BEGIN Information supplied

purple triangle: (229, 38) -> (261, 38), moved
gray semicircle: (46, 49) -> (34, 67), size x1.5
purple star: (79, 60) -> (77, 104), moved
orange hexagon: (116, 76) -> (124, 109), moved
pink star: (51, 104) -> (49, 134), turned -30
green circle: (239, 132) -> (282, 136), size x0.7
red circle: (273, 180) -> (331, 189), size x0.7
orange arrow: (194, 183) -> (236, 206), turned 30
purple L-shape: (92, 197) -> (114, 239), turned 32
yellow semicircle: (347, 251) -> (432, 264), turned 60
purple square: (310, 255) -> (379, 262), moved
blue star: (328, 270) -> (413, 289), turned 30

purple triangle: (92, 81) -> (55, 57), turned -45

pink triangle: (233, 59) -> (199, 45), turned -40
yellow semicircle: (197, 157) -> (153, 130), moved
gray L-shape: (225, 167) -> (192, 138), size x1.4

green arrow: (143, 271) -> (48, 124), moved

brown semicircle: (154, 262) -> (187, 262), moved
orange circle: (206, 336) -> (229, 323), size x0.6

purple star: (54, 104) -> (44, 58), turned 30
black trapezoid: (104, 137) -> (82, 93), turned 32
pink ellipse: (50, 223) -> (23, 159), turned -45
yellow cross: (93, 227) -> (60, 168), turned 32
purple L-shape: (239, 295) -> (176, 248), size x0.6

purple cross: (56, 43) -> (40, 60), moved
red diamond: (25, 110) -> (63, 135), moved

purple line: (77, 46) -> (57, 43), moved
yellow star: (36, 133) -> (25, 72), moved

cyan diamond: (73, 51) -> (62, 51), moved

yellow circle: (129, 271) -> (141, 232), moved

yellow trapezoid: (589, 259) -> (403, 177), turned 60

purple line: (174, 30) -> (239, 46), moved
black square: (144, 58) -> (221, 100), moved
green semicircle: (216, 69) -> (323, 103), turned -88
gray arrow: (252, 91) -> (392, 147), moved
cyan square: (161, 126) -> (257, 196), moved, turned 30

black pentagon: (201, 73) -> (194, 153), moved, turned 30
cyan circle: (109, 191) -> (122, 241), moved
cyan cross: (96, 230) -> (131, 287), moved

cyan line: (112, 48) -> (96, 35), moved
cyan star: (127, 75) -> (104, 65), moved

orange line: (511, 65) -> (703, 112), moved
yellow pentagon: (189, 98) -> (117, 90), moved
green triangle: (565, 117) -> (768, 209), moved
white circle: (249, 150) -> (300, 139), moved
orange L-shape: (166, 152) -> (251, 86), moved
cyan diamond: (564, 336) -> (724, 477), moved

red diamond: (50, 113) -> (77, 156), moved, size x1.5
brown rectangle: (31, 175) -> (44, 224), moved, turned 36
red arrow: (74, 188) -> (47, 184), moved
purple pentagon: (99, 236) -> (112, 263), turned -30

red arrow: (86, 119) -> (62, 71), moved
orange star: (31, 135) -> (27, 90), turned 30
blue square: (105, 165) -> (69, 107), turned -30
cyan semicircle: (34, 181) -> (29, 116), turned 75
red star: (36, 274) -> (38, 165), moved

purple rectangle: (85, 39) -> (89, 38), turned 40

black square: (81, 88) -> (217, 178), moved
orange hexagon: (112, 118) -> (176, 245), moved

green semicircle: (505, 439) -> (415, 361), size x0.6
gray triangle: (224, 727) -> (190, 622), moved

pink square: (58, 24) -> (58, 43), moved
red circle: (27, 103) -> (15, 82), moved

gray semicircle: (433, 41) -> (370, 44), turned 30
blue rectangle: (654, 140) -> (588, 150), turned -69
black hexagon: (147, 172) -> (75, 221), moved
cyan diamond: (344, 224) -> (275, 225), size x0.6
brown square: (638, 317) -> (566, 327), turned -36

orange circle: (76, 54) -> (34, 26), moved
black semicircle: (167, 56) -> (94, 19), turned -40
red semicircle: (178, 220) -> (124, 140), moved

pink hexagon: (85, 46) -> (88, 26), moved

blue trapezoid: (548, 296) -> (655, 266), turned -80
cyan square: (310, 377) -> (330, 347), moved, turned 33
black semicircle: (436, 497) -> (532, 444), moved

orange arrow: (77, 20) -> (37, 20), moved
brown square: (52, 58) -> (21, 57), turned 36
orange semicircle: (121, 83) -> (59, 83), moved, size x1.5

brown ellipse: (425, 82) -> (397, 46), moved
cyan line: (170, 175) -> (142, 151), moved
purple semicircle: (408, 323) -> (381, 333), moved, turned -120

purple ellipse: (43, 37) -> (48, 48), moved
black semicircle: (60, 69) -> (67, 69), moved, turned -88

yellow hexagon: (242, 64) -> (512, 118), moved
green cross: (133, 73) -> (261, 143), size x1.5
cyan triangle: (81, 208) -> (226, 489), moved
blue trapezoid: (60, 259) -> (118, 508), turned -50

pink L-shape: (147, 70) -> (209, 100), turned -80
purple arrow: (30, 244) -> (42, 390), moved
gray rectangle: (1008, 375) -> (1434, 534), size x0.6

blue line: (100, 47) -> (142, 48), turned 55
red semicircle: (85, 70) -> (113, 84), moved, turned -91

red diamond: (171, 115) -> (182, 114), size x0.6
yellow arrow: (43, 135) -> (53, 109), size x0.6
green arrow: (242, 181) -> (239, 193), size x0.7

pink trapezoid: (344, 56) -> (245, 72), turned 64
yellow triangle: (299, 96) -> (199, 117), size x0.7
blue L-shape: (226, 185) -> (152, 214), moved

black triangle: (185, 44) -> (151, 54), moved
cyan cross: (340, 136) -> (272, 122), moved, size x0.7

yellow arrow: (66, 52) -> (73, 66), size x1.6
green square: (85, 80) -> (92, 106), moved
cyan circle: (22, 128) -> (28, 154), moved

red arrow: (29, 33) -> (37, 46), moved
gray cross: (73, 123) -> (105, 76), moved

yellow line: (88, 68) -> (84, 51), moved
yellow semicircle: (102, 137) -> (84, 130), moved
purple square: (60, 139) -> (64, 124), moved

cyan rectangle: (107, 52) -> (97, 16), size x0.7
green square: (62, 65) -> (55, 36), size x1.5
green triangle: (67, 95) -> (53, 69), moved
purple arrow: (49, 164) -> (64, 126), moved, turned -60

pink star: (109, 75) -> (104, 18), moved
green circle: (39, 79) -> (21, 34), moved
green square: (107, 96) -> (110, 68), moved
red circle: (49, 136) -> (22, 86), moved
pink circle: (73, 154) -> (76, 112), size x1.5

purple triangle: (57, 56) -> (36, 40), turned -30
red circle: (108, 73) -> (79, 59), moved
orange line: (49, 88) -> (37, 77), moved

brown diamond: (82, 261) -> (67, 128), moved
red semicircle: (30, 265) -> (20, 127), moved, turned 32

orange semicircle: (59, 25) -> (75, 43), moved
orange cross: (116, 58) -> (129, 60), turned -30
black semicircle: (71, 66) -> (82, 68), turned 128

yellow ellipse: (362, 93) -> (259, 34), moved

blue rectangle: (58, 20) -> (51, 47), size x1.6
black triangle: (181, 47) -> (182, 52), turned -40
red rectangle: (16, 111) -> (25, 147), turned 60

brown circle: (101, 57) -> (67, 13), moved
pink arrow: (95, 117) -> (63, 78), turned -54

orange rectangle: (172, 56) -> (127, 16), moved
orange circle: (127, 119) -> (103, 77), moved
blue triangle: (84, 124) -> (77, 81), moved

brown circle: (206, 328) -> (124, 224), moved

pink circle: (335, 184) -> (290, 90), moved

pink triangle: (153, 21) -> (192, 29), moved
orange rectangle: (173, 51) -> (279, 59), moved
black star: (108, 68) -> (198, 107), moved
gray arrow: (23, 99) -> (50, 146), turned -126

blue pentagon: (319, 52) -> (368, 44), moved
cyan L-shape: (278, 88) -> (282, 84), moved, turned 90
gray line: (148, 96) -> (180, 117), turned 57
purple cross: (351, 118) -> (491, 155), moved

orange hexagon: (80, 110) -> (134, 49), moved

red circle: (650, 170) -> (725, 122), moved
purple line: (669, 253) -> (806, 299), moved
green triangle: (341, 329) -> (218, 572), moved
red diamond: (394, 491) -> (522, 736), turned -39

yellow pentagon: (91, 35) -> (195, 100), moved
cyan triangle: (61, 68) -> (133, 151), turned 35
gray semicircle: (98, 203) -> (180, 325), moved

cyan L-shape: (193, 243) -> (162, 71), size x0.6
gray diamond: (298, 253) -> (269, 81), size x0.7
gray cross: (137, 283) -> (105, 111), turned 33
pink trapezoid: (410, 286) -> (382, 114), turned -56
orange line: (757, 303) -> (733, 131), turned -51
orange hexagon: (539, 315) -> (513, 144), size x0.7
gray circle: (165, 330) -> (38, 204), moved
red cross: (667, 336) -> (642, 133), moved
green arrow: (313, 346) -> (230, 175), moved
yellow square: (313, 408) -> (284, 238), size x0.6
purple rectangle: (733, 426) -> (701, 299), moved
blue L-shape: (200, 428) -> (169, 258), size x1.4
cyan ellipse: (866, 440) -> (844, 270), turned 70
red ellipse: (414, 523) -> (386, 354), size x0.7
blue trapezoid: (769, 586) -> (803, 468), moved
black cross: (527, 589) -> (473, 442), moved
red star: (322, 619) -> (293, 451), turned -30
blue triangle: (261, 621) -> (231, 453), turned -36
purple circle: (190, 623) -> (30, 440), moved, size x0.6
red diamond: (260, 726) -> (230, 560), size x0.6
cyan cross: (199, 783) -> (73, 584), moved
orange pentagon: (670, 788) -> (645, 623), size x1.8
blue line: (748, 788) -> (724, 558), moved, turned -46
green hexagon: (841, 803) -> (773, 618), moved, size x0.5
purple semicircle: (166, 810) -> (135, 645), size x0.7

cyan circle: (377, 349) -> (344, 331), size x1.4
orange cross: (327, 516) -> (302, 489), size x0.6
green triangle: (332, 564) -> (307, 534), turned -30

END Information supplied

All that should be written out is the stretch of lines above between the one holding "red circle: (27, 103) -> (15, 82), moved" and the one holding "pink hexagon: (85, 46) -> (88, 26), moved", inclusive, exactly as given.

**Problem solution**
red circle: (27, 103) -> (15, 82), moved

gray semicircle: (433, 41) -> (370, 44), turned 30
blue rectangle: (654, 140) -> (588, 150), turned -69
black hexagon: (147, 172) -> (75, 221), moved
cyan diamond: (344, 224) -> (275, 225), size x0.6
brown square: (638, 317) -> (566, 327), turned -36

orange circle: (76, 54) -> (34, 26), moved
black semicircle: (167, 56) -> (94, 19), turned -40
red semicircle: (178, 220) -> (124, 140), moved

pink hexagon: (85, 46) -> (88, 26), moved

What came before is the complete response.